◆ **Problem requirements**
Print the records below word for word, but leave out the pictures.

::: Exercise data :::

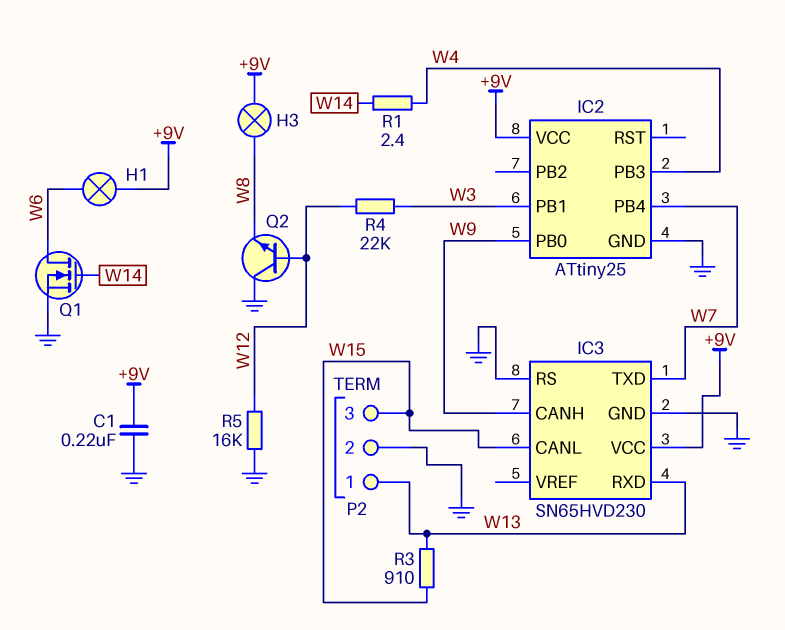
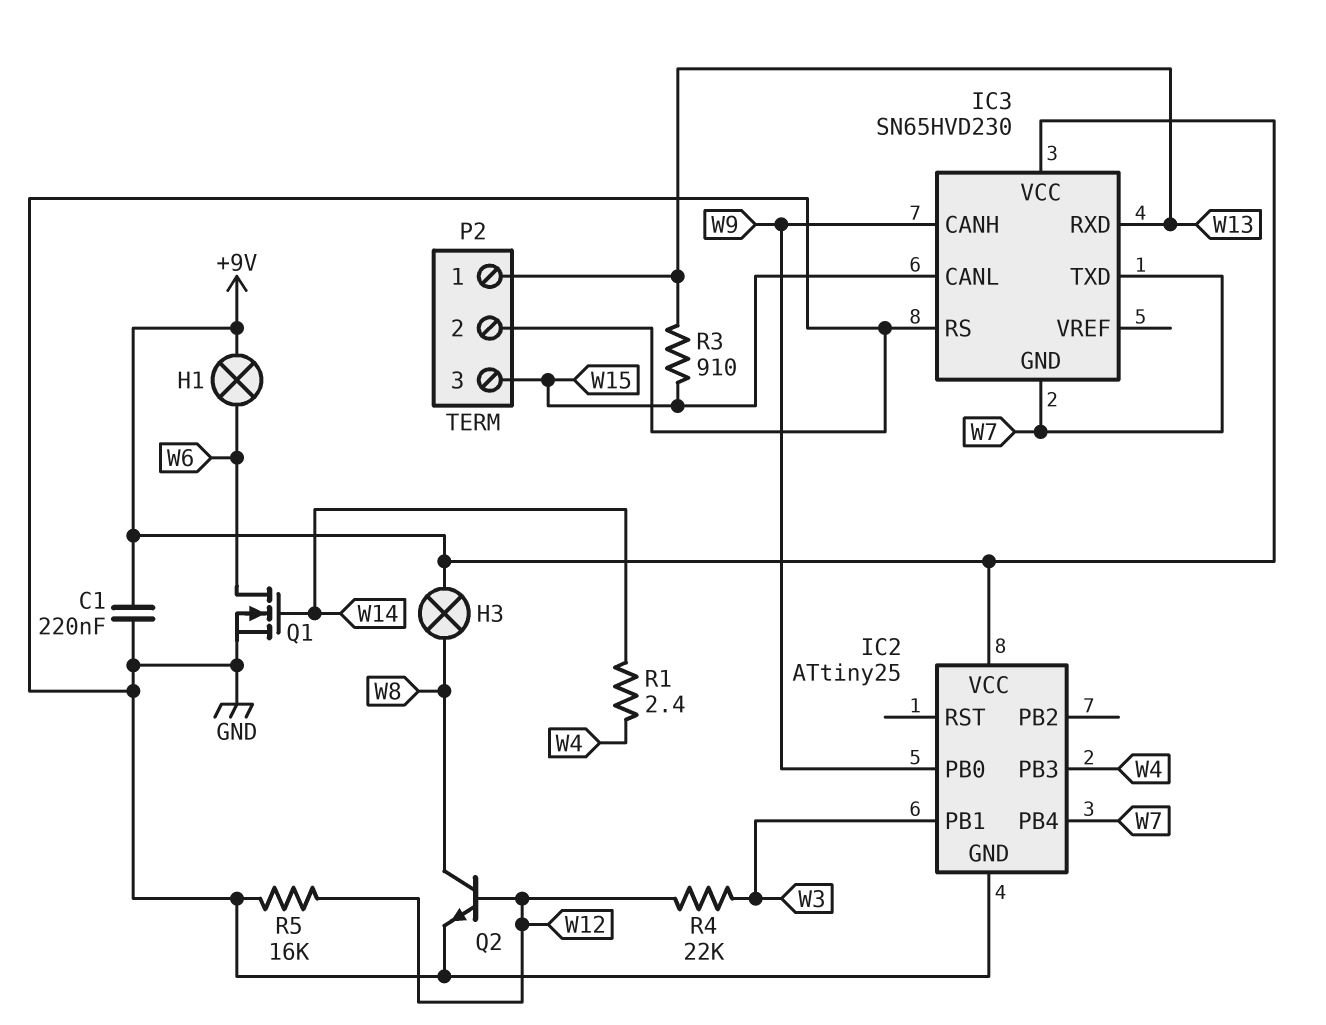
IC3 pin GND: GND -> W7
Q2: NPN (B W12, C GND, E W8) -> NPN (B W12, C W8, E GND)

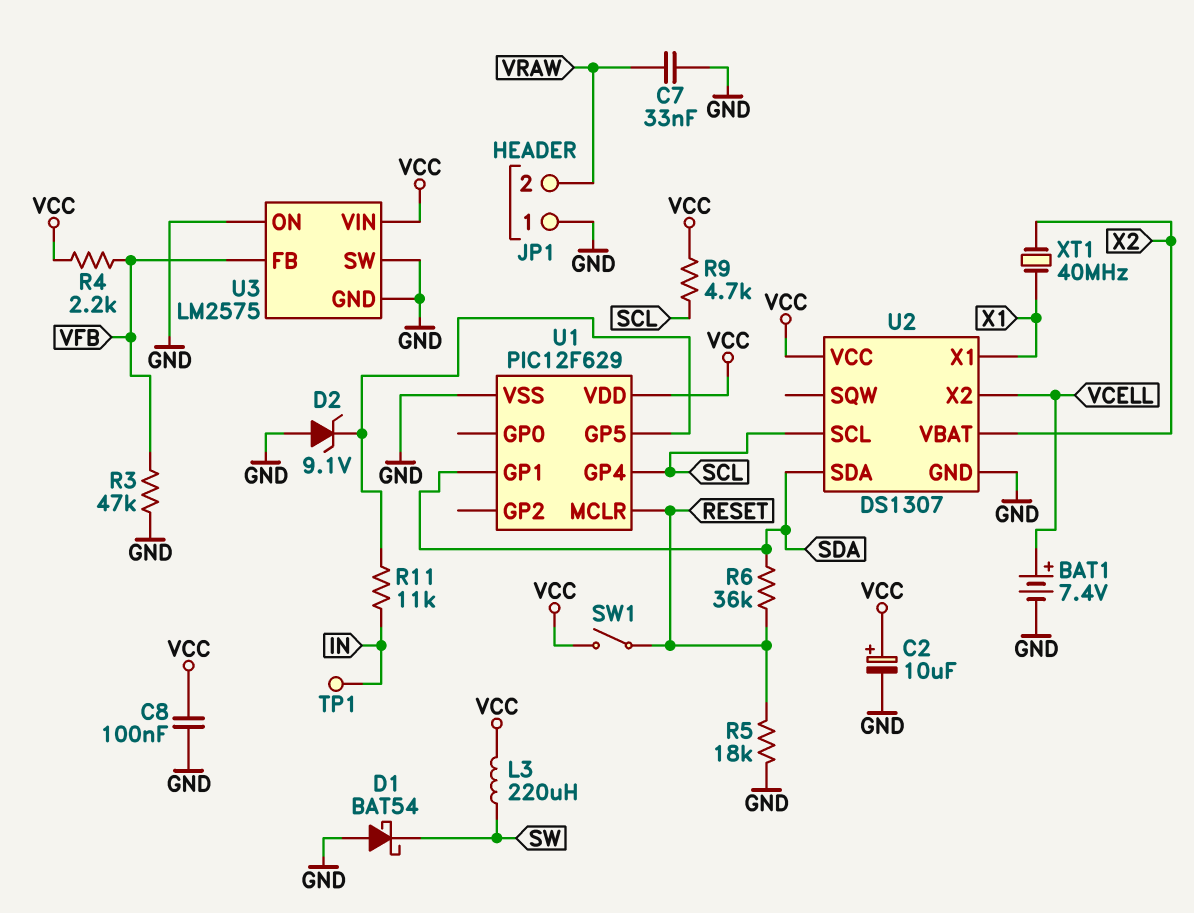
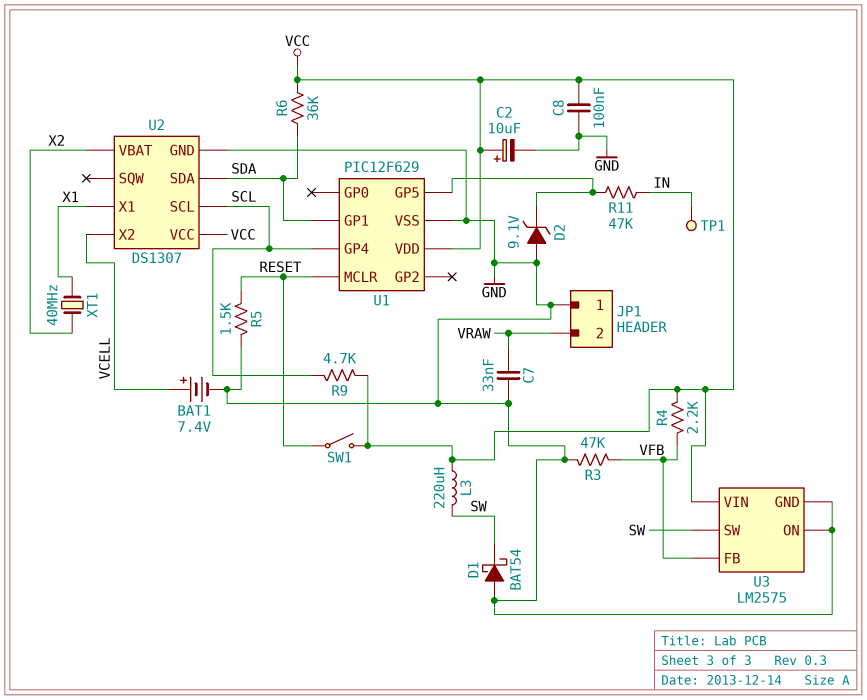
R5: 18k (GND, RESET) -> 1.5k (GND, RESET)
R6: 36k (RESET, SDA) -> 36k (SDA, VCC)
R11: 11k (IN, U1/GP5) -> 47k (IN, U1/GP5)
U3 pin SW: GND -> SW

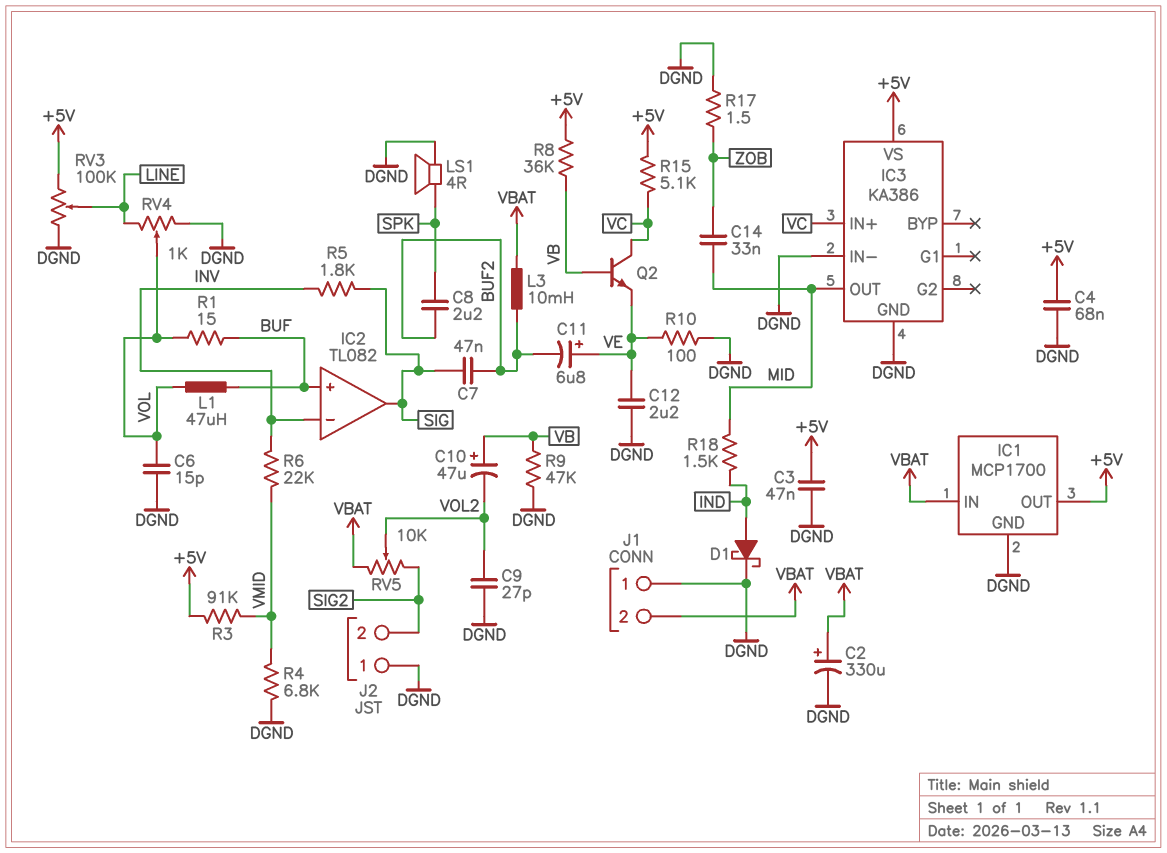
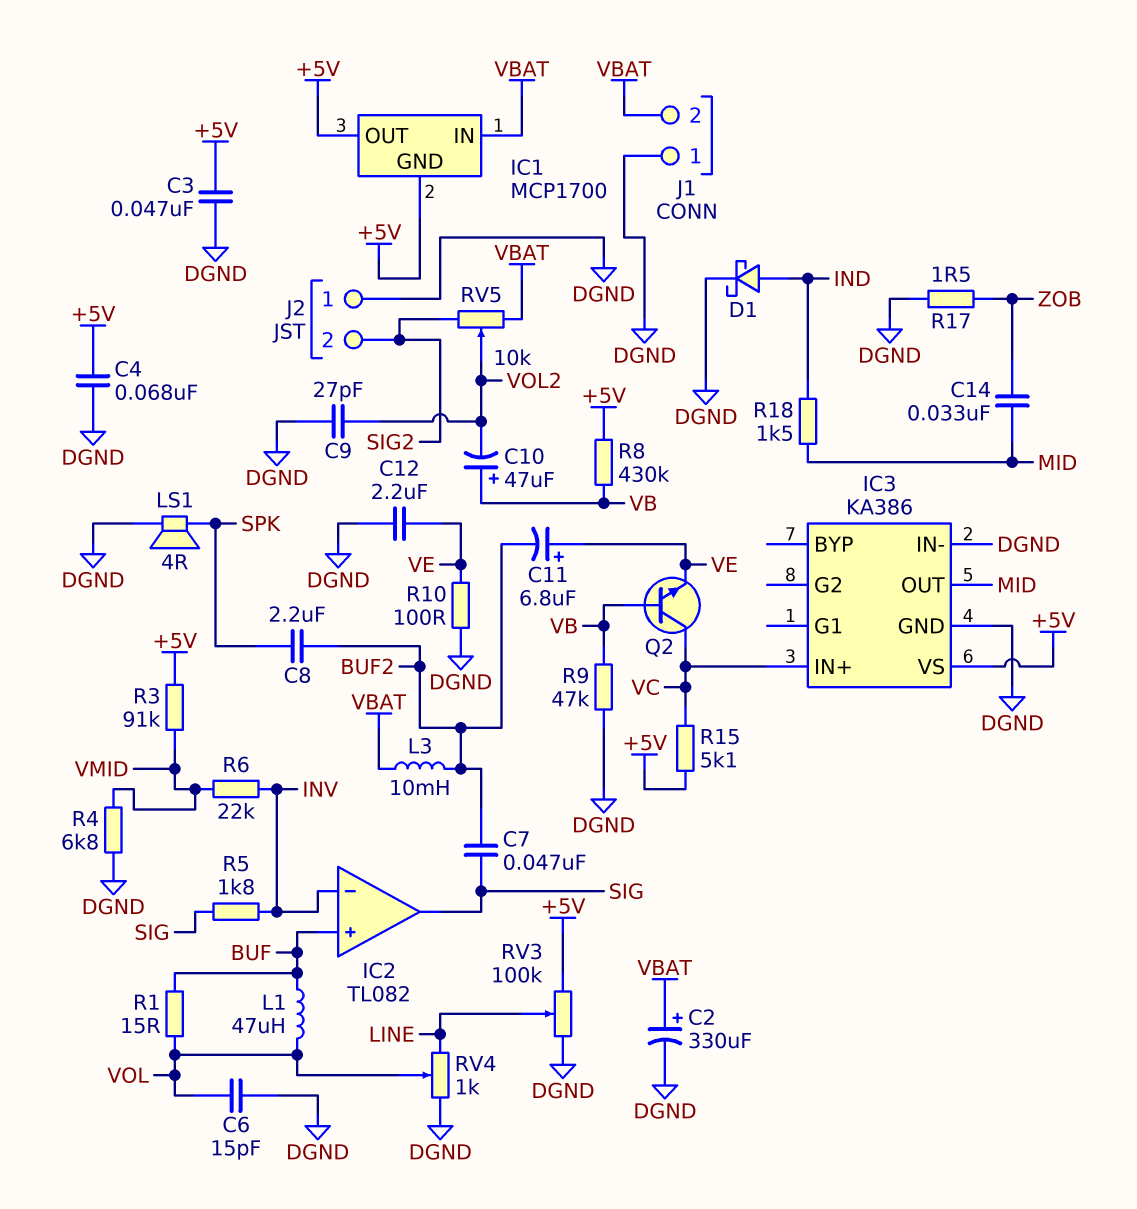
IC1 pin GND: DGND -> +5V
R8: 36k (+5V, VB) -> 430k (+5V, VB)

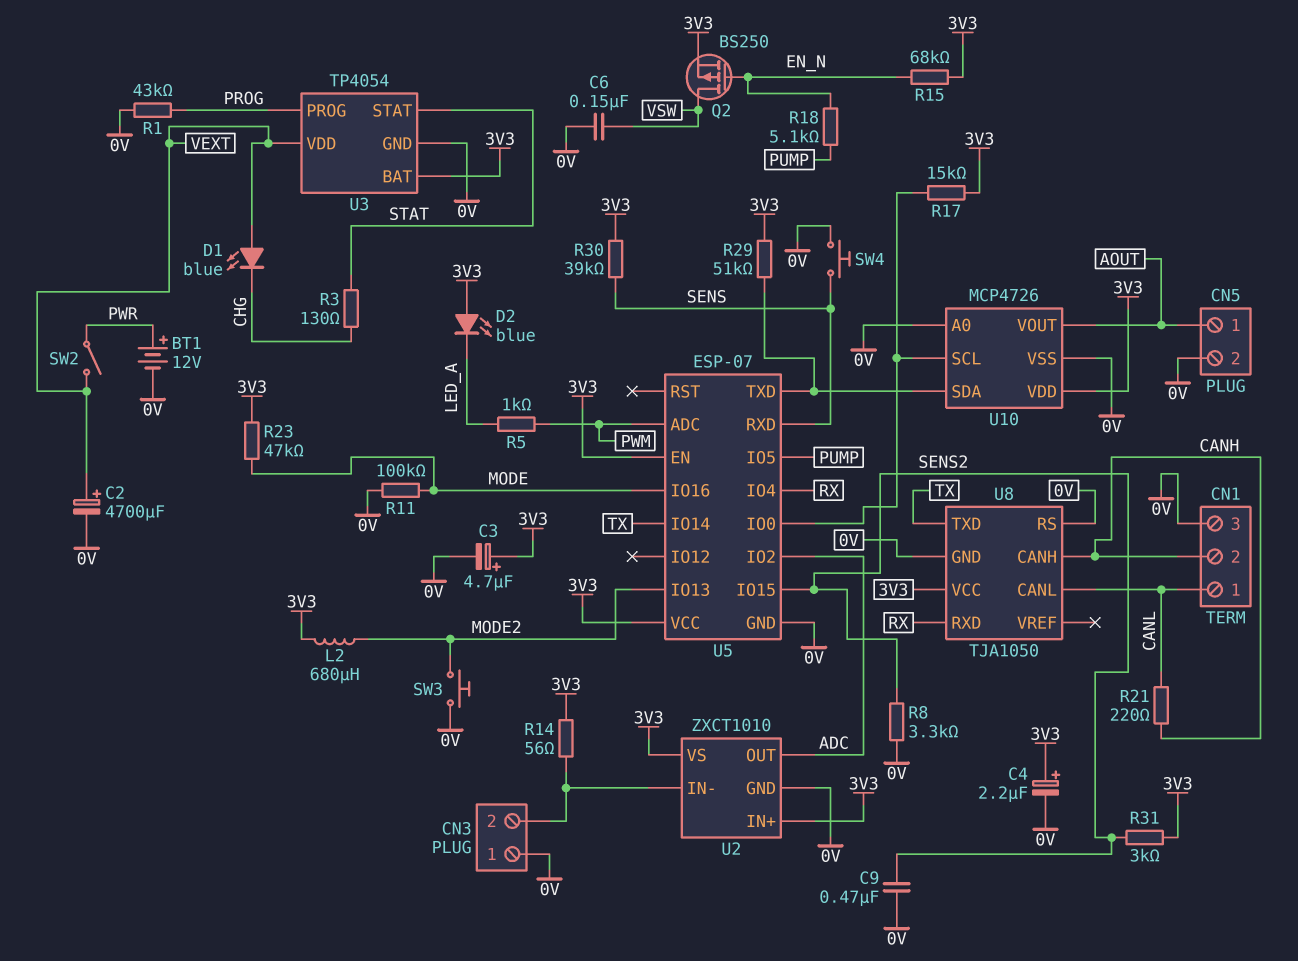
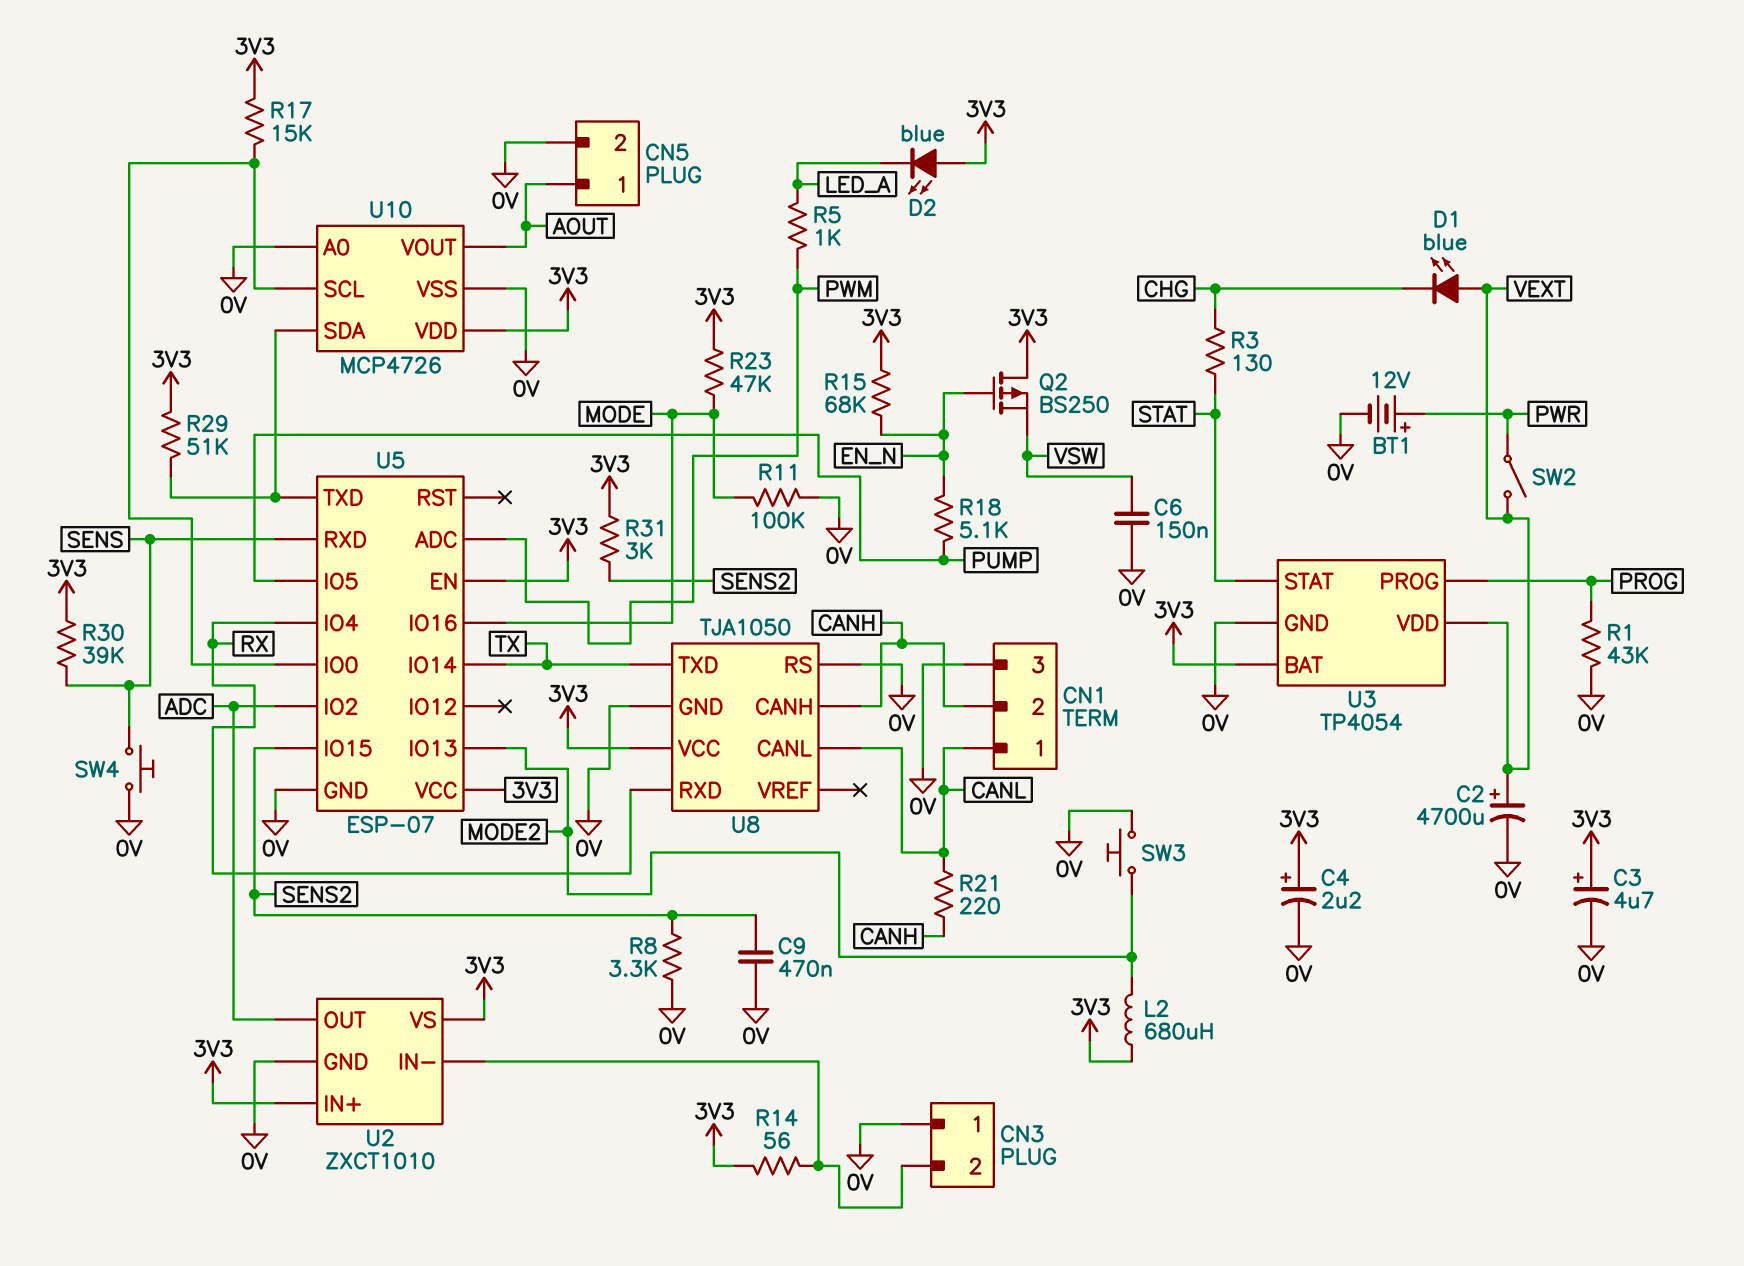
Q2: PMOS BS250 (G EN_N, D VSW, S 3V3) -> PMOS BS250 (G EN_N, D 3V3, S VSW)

:::

◆ **Task result**
IC3 pin GND: GND -> W7
Q2: NPN (B W12, C GND, E W8) -> NPN (B W12, C W8, E GND)

R5: 18k (GND, RESET) -> 1.5k (GND, RESET)
R6: 36k (RESET, SDA) -> 36k (SDA, VCC)
R11: 11k (IN, U1/GP5) -> 47k (IN, U1/GP5)
U3 pin SW: GND -> SW

IC1 pin GND: DGND -> +5V
R8: 36k (+5V, VB) -> 430k (+5V, VB)

Q2: PMOS BS250 (G EN_N, D VSW, S 3V3) -> PMOS BS250 (G EN_N, D 3V3, S VSW)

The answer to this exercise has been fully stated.